Work to complete
A word-for-word copy of the entries is needed, and it should contain no images.

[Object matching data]
^^^^^^^^^^^^^^^^

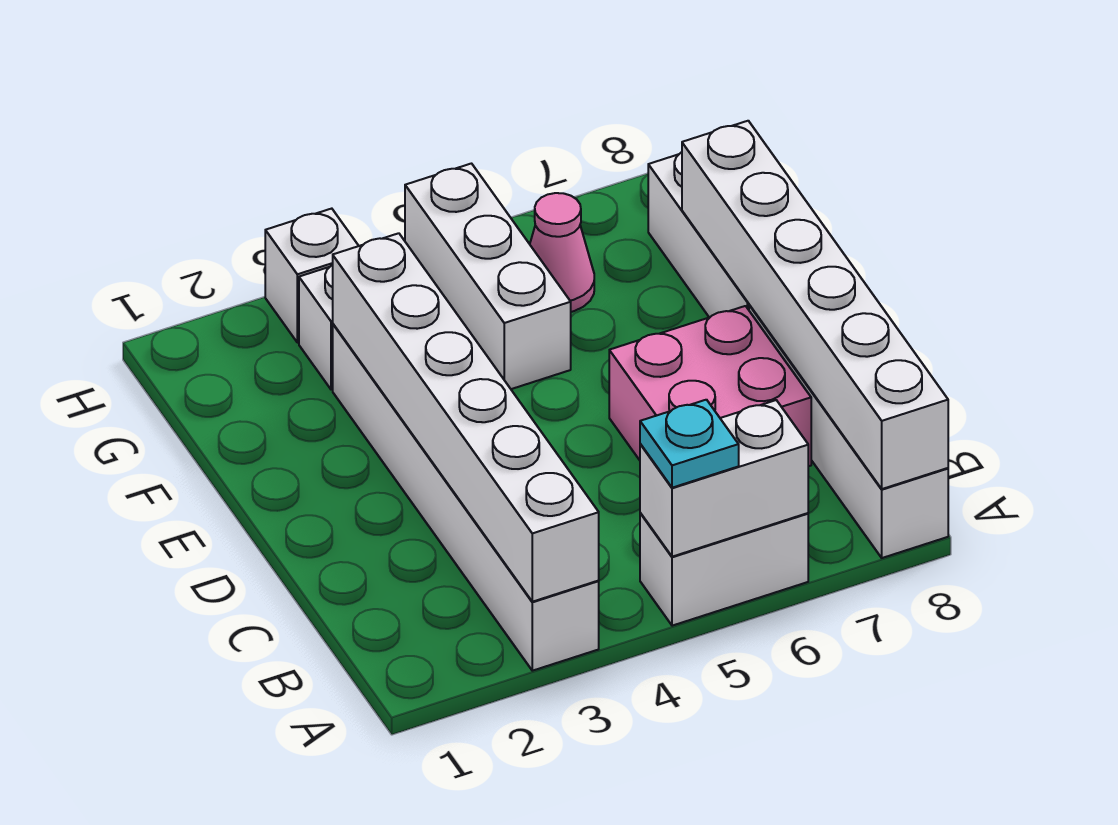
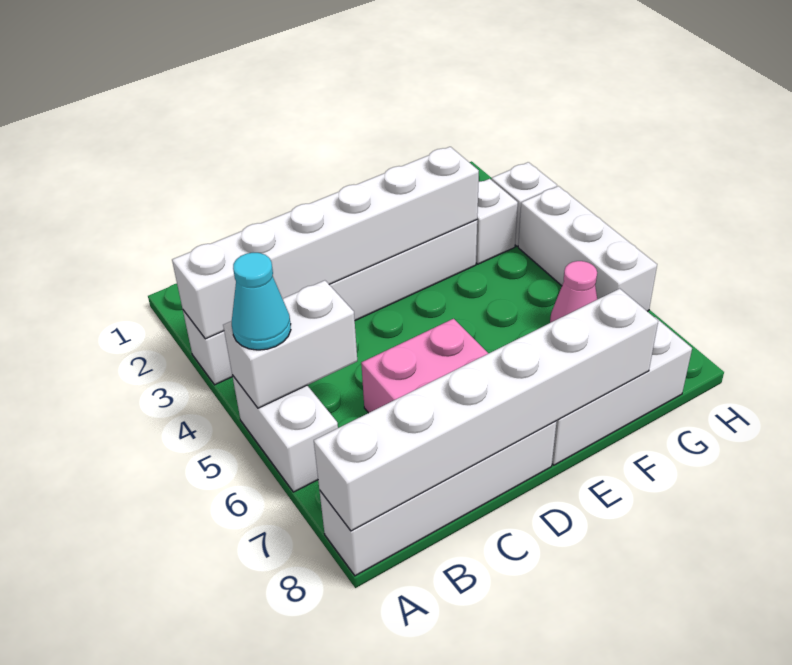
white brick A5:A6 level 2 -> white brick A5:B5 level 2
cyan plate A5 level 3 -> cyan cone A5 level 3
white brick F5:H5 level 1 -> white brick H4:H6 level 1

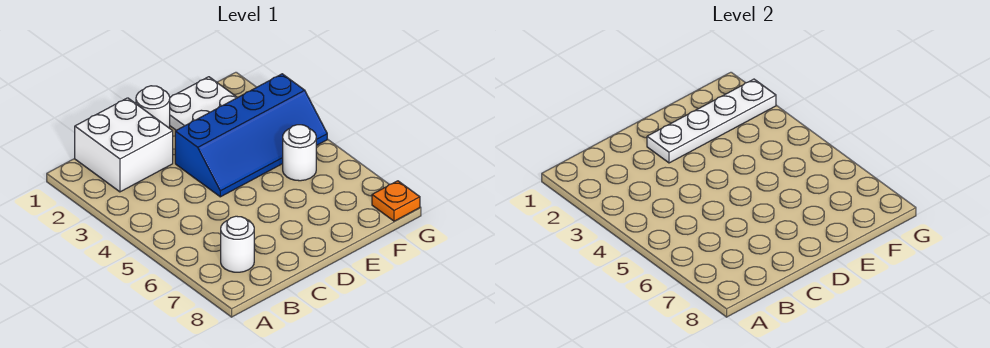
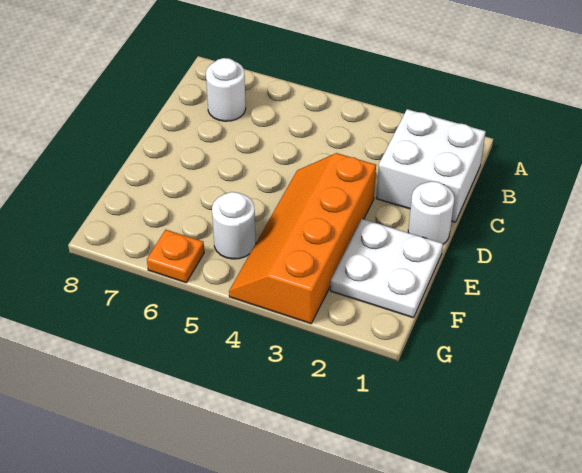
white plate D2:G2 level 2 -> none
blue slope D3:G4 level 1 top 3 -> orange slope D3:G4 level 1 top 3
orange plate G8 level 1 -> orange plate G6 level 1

^^^^^^^^^^^^^^^^

Exercise response
white brick A5:A6 level 2 -> white brick A5:B5 level 2
cyan plate A5 level 3 -> cyan cone A5 level 3
white brick F5:H5 level 1 -> white brick H4:H6 level 1

white plate D2:G2 level 2 -> none
blue slope D3:G4 level 1 top 3 -> orange slope D3:G4 level 1 top 3
orange plate G8 level 1 -> orange plate G6 level 1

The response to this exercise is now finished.